#### [Required action]
Locate, in the data below, the line that contains "D7: schottky 1N5817" and the line that contains "CN1 pin 1: DGND -> 3V3"; reproduce exactly those two lines and every line between them, nothing more.
--
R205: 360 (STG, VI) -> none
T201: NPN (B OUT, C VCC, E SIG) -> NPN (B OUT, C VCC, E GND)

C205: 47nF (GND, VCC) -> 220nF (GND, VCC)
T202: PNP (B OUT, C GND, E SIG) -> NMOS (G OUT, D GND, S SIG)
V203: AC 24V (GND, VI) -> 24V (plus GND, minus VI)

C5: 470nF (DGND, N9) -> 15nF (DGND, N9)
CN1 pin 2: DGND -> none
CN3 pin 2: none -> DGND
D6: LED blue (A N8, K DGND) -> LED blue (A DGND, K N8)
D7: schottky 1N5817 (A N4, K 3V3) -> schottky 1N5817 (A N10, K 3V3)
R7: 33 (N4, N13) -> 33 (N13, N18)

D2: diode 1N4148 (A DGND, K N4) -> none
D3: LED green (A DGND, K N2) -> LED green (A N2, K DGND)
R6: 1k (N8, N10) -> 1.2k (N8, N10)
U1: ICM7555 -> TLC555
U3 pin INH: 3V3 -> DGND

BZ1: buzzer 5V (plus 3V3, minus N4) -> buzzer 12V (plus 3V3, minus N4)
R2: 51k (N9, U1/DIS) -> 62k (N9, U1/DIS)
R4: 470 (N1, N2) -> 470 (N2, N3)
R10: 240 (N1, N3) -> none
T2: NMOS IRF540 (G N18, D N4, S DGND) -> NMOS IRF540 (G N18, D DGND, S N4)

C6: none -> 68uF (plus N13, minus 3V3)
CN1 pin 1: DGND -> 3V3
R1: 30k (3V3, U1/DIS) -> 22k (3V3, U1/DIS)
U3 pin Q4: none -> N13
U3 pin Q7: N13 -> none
--
#### [Exercise result]
D7: schottky 1N5817 (A N4, K 3V3) -> schottky 1N5817 (A N10, K 3V3)
R7: 33 (N4, N13) -> 33 (N13, N18)

D2: diode 1N4148 (A DGND, K N4) -> none
D3: LED green (A DGND, K N2) -> LED green (A N2, K DGND)
R6: 1k (N8, N10) -> 1.2k (N8, N10)
U1: ICM7555 -> TLC555
U3 pin INH: 3V3 -> DGND

BZ1: buzzer 5V (plus 3V3, minus N4) -> buzzer 12V (plus 3V3, minus N4)
R2: 51k (N9, U1/DIS) -> 62k (N9, U1/DIS)
R4: 470 (N1, N2) -> 470 (N2, N3)
R10: 240 (N1, N3) -> none
T2: NMOS IRF540 (G N18, D N4, S DGND) -> NMOS IRF540 (G N18, D DGND, S N4)

C6: none -> 68uF (plus N13, minus 3V3)
CN1 pin 1: DGND -> 3V3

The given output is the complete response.